[[ Input records open ]]

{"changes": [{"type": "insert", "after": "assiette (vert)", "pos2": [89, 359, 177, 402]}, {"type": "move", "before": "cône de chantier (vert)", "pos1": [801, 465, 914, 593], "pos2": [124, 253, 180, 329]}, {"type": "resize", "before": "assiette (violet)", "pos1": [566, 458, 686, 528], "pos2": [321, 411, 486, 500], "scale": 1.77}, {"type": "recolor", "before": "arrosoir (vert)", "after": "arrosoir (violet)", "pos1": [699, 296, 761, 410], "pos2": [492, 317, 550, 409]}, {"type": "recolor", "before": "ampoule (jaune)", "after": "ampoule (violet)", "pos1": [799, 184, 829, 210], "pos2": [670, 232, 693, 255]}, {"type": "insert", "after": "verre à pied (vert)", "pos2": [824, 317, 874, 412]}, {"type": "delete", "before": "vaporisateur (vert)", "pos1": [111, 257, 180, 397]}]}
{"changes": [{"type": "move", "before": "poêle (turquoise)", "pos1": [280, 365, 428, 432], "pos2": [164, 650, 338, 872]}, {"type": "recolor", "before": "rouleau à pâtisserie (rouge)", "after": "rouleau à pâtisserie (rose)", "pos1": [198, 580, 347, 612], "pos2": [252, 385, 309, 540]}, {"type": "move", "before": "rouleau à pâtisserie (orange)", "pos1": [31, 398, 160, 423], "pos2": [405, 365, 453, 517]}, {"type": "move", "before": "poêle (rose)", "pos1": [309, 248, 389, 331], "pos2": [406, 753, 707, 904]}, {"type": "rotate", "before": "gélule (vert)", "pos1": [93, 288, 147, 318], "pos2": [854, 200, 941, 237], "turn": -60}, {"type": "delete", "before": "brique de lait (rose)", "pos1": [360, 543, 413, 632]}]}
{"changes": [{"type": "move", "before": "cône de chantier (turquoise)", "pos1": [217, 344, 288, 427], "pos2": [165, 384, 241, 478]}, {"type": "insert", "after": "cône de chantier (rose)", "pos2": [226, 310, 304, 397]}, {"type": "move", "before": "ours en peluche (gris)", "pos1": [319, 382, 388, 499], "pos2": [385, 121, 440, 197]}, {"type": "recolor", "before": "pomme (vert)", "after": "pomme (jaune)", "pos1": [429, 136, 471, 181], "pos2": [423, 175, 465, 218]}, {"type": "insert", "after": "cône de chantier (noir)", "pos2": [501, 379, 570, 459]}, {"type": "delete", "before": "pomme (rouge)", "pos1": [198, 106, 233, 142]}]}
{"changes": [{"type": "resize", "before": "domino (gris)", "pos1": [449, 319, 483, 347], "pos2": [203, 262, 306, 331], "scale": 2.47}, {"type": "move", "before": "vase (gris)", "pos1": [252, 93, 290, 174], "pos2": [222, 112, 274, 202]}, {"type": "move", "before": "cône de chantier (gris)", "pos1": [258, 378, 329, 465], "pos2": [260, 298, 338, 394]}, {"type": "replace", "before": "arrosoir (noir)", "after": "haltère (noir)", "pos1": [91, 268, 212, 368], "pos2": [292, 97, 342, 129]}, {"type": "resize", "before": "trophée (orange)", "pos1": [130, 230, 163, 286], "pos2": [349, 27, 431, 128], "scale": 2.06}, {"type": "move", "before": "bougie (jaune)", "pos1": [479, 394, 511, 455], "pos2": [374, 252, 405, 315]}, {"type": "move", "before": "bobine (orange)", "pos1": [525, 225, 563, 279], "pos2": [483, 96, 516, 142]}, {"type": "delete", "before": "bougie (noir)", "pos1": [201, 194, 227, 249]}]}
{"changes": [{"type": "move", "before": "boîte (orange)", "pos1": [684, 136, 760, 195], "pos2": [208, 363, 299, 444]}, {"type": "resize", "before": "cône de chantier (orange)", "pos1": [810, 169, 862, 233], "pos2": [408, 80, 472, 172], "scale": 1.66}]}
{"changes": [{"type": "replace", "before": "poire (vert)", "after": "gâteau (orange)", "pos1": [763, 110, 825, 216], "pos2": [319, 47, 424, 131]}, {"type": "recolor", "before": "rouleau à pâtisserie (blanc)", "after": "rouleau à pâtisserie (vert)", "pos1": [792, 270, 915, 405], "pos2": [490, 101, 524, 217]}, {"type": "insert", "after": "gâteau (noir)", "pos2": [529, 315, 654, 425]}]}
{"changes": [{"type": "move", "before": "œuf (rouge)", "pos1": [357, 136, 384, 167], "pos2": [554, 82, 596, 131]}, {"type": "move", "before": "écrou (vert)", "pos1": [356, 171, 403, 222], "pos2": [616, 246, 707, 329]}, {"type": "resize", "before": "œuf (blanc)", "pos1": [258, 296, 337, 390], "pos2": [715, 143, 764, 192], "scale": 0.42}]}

[[ Input records closed ]]

■ Task prompt: Nothing in the records may be left out; copy them all exactly.

■ Answer space:
{"changes": [{"type": "insert", "after": "assiette (vert)", "pos2": [89, 359, 177, 402]}, {"type": "move", "before": "cône de chantier (vert)", "pos1": [801, 465, 914, 593], "pos2": [124, 253, 180, 329]}, {"type": "resize", "before": "assiette (violet)", "pos1": [566, 458, 686, 528], "pos2": [321, 411, 486, 500], "scale": 1.77}, {"type": "recolor", "before": "arrosoir (vert)", "after": "arrosoir (violet)", "pos1": [699, 296, 761, 410], "pos2": [492, 317, 550, 409]}, {"type": "recolor", "before": "ampoule (jaune)", "after": "ampoule (violet)", "pos1": [799, 184, 829, 210], "pos2": [670, 232, 693, 255]}, {"type": "insert", "after": "verre à pied (vert)", "pos2": [824, 317, 874, 412]}, {"type": "delete", "before": "vaporisateur (vert)", "pos1": [111, 257, 180, 397]}]}
{"changes": [{"type": "move", "before": "poêle (turquoise)", "pos1": [280, 365, 428, 432], "pos2": [164, 650, 338, 872]}, {"type": "recolor", "before": "rouleau à pâtisserie (rouge)", "after": "rouleau à pâtisserie (rose)", "pos1": [198, 580, 347, 612], "pos2": [252, 385, 309, 540]}, {"type": "move", "before": "rouleau à pâtisserie (orange)", "pos1": [31, 398, 160, 423], "pos2": [405, 365, 453, 517]}, {"type": "move", "before": "poêle (rose)", "pos1": [309, 248, 389, 331], "pos2": [406, 753, 707, 904]}, {"type": "rotate", "before": "gélule (vert)", "pos1": [93, 288, 147, 318], "pos2": [854, 200, 941, 237], "turn": -60}, {"type": "delete", "before": "brique de lait (rose)", "pos1": [360, 543, 413, 632]}]}
{"changes": [{"type": "move", "before": "cône de chantier (turquoise)", "pos1": [217, 344, 288, 427], "pos2": [165, 384, 241, 478]}, {"type": "insert", "after": "cône de chantier (rose)", "pos2": [226, 310, 304, 397]}, {"type": "move", "before": "ours en peluche (gris)", "pos1": [319, 382, 388, 499], "pos2": [385, 121, 440, 197]}, {"type": "recolor", "before": "pomme (vert)", "after": "pomme (jaune)", "pos1": [429, 136, 471, 181], "pos2": [423, 175, 465, 218]}, {"type": "insert", "after": "cône de chantier (noir)", "pos2": [501, 379, 570, 459]}, {"type": "delete", "before": "pomme (rouge)", "pos1": [198, 106, 233, 142]}]}
{"changes": [{"type": "resize", "before": "domino (gris)", "pos1": [449, 319, 483, 347], "pos2": [203, 262, 306, 331], "scale": 2.47}, {"type": "move", "before": "vase (gris)", "pos1": [252, 93, 290, 174], "pos2": [222, 112, 274, 202]}, {"type": "move", "before": "cône de chantier (gris)", "pos1": [258, 378, 329, 465], "pos2": [260, 298, 338, 394]}, {"type": "replace", "before": "arrosoir (noir)", "after": "haltère (noir)", "pos1": [91, 268, 212, 368], "pos2": [292, 97, 342, 129]}, {"type": "resize", "before": "trophée (orange)", "pos1": [130, 230, 163, 286], "pos2": [349, 27, 431, 128], "scale": 2.06}, {"type": "move", "before": "bougie (jaune)", "pos1": [479, 394, 511, 455], "pos2": [374, 252, 405, 315]}, {"type": "move", "before": "bobine (orange)", "pos1": [525, 225, 563, 279], "pos2": [483, 96, 516, 142]}, {"type": "delete", "before": "bougie (noir)", "pos1": [201, 194, 227, 249]}]}
{"changes": [{"type": "move", "before": "boîte (orange)", "pos1": [684, 136, 760, 195], "pos2": [208, 363, 299, 444]}, {"type": "resize", "before": "cône de chantier (orange)", "pos1": [810, 169, 862, 233], "pos2": [408, 80, 472, 172], "scale": 1.66}]}
{"changes": [{"type": "replace", "before": "poire (vert)", "after": "gâteau (orange)", "pos1": [763, 110, 825, 216], "pos2": [319, 47, 424, 131]}, {"type": "recolor", "before": "rouleau à pâtisserie (blanc)", "after": "rouleau à pâtisserie (vert)", "pos1": [792, 270, 915, 405], "pos2": [490, 101, 524, 217]}, {"type": "insert", "after": "gâteau (noir)", "pos2": [529, 315, 654, 425]}]}
{"changes": [{"type": "move", "before": "œuf (rouge)", "pos1": [357, 136, 384, 167], "pos2": [554, 82, 596, 131]}, {"type": "move", "before": "écrou (vert)", "pos1": [356, 171, 403, 222], "pos2": [616, 246, 707, 329]}, {"type": "resize", "before": "œuf (blanc)", "pos1": [258, 296, 337, 390], "pos2": [715, 143, 764, 192], "scale": 0.42}]}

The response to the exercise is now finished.